# [Data]
· · ·

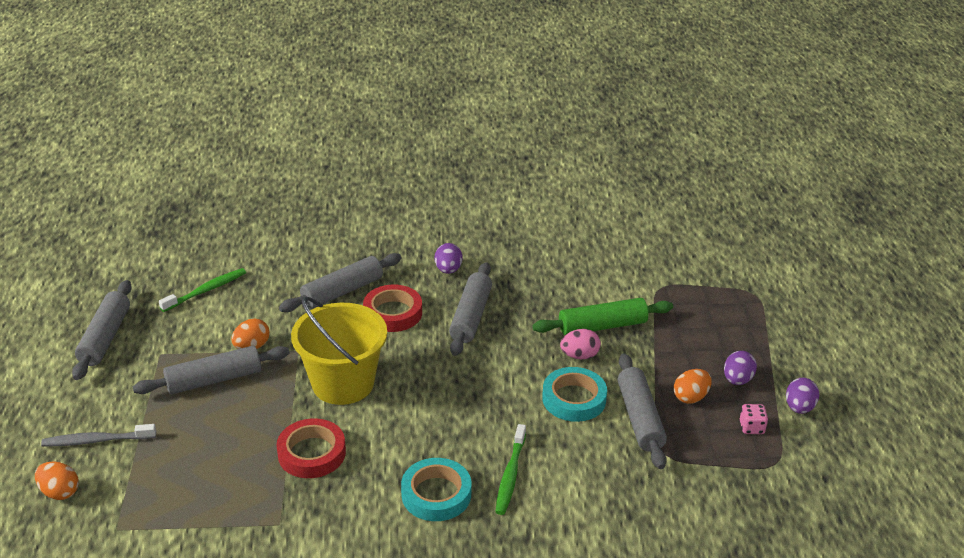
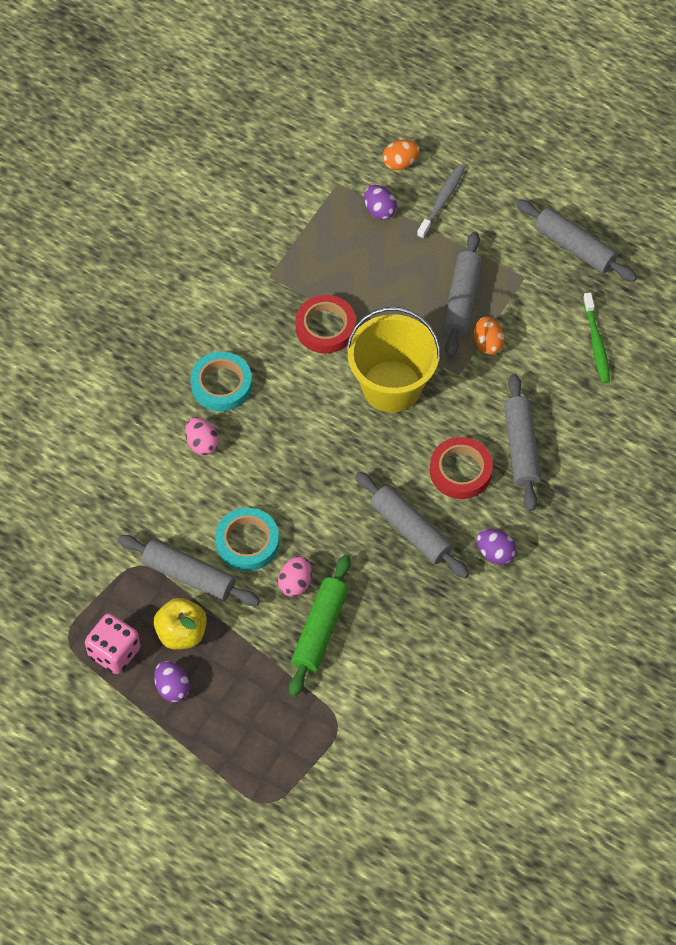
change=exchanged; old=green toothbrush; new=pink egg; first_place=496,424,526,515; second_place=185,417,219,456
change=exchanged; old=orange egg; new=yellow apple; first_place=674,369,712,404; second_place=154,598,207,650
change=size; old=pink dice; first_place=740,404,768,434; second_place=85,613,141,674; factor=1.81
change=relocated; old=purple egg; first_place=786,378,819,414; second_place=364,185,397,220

· · ·

# [Problem to solve]
Wherever the string "pink" appears in the data above, report the whole line.

# [Result of the task]
change=exchanged; old=green toothbrush; new=pink egg; first_place=496,424,526,515; second_place=185,417,219,456
change=size; old=pink dice; first_place=740,404,768,434; second_place=85,613,141,674; factor=1.81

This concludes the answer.